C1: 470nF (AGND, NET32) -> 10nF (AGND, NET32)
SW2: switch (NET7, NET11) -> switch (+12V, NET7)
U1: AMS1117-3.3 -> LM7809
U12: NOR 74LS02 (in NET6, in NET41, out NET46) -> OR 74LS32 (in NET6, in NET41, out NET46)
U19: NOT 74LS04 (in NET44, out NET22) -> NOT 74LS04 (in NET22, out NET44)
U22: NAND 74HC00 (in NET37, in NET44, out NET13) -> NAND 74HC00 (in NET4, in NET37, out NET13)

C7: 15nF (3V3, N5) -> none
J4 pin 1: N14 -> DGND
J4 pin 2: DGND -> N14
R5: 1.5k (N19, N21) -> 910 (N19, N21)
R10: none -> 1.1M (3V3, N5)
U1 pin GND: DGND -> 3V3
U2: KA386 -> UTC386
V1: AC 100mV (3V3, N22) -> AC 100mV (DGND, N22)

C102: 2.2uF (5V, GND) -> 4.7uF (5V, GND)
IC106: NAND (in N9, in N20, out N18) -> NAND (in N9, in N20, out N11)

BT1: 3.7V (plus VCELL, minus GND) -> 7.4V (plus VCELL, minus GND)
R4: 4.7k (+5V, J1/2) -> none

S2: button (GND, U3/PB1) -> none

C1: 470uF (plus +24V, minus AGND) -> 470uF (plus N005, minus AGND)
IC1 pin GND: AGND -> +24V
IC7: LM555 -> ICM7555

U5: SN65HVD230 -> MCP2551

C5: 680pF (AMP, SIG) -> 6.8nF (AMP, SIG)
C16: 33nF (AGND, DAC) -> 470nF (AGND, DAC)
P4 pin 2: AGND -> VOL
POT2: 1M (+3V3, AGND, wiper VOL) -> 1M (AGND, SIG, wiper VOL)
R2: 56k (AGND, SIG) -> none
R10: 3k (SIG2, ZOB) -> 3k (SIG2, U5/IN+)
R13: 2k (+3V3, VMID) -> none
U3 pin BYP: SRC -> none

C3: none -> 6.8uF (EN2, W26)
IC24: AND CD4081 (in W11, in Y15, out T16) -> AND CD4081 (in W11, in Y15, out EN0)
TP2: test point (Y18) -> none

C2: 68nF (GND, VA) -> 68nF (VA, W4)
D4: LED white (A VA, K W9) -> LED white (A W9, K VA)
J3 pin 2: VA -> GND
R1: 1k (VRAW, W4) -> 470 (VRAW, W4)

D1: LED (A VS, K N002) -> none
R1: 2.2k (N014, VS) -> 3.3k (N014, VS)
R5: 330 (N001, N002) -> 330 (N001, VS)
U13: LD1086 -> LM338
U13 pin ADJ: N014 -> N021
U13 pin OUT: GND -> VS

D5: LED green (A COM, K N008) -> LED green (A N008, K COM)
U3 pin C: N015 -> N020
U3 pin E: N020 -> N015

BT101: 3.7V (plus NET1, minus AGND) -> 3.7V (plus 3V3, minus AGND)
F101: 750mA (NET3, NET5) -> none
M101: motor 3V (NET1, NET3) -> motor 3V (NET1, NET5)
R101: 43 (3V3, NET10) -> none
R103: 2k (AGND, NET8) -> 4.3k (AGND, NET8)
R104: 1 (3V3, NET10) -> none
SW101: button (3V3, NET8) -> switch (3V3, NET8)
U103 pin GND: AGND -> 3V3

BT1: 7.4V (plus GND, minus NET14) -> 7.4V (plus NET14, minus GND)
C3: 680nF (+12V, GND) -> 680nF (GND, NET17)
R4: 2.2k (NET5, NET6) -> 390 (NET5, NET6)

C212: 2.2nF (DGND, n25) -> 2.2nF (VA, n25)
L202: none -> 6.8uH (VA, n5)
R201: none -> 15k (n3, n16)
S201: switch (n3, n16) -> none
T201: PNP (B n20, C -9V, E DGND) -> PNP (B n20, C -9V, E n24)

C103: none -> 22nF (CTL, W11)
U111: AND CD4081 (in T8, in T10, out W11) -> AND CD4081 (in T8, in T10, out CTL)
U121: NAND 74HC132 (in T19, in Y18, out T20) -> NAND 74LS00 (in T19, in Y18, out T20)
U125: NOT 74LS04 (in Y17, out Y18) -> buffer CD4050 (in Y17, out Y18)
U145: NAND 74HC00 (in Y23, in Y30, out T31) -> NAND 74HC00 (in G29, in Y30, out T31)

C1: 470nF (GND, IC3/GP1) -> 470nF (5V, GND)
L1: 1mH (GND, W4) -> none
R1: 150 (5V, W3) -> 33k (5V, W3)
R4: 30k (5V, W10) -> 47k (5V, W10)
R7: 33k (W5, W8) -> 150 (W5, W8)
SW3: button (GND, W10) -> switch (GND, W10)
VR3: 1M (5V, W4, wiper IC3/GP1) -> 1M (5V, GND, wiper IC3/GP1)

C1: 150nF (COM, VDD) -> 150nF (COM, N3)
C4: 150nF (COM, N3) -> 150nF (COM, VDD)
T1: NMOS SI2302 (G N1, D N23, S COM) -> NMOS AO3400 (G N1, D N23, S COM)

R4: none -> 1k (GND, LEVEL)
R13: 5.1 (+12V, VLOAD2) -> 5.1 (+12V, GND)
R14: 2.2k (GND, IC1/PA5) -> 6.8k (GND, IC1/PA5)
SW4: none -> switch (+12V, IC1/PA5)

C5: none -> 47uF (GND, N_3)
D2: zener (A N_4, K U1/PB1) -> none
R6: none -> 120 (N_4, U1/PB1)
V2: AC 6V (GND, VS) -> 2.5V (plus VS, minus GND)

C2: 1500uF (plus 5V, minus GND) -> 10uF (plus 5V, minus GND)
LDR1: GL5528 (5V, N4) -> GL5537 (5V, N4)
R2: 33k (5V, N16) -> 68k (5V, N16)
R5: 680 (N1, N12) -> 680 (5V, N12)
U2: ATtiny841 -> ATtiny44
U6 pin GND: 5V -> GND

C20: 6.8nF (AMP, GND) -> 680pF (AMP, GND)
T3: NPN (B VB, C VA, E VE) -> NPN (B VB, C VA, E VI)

────

- **Task details**: Output should match, line for line, the stretch of the material above from the line holding "C5: 680pF (AMP, SIG) -> 6.8nF (AMP, SIG)" through the line holding "C103: none -> 22nF (CTL, W11)".

- **Answer space**:
C5: 680pF (AMP, SIG) -> 6.8nF (AMP, SIG)
C16: 33nF (AGND, DAC) -> 470nF (AGND, DAC)
P4 pin 2: AGND -> VOL
POT2: 1M (+3V3, AGND, wiper VOL) -> 1M (AGND, SIG, wiper VOL)
R2: 56k (AGND, SIG) -> none
R10: 3k (SIG2, ZOB) -> 3k (SIG2, U5/IN+)
R13: 2k (+3V3, VMID) -> none
U3 pin BYP: SRC -> none

C3: none -> 6.8uF (EN2, W26)
IC24: AND CD4081 (in W11, in Y15, out T16) -> AND CD4081 (in W11, in Y15, out EN0)
TP2: test point (Y18) -> none

C2: 68nF (GND, VA) -> 68nF (VA, W4)
D4: LED white (A VA, K W9) -> LED white (A W9, K VA)
J3 pin 2: VA -> GND
R1: 1k (VRAW, W4) -> 470 (VRAW, W4)

D1: LED (A VS, K N002) -> none
R1: 2.2k (N014, VS) -> 3.3k (N014, VS)
R5: 330 (N001, N002) -> 330 (N001, VS)
U13: LD1086 -> LM338
U13 pin ADJ: N014 -> N021
U13 pin OUT: GND -> VS

D5: LED green (A COM, K N008) -> LED green (A N008, K COM)
U3 pin C: N015 -> N020
U3 pin E: N020 -> N015

BT101: 3.7V (plus NET1, minus AGND) -> 3.7V (plus 3V3, minus AGND)
F101: 750mA (NET3, NET5) -> none
M101: motor 3V (NET1, NET3) -> motor 3V (NET1, NET5)
R101: 43 (3V3, NET10) -> none
R103: 2k (AGND, NET8) -> 4.3k (AGND, NET8)
R104: 1 (3V3, NET10) -> none
SW101: button (3V3, NET8) -> switch (3V3, NET8)
U103 pin GND: AGND -> 3V3

BT1: 7.4V (plus GND, minus NET14) -> 7.4V (plus NET14, minus GND)
C3: 680nF (+12V, GND) -> 680nF (GND, NET17)
R4: 2.2k (NET5, NET6) -> 390 (NET5, NET6)

C212: 2.2nF (DGND, n25) -> 2.2nF (VA, n25)
L202: none -> 6.8uH (VA, n5)
R201: none -> 15k (n3, n16)
S201: switch (n3, n16) -> none
T201: PNP (B n20, C -9V, E DGND) -> PNP (B n20, C -9V, E n24)

C103: none -> 22nF (CTL, W11)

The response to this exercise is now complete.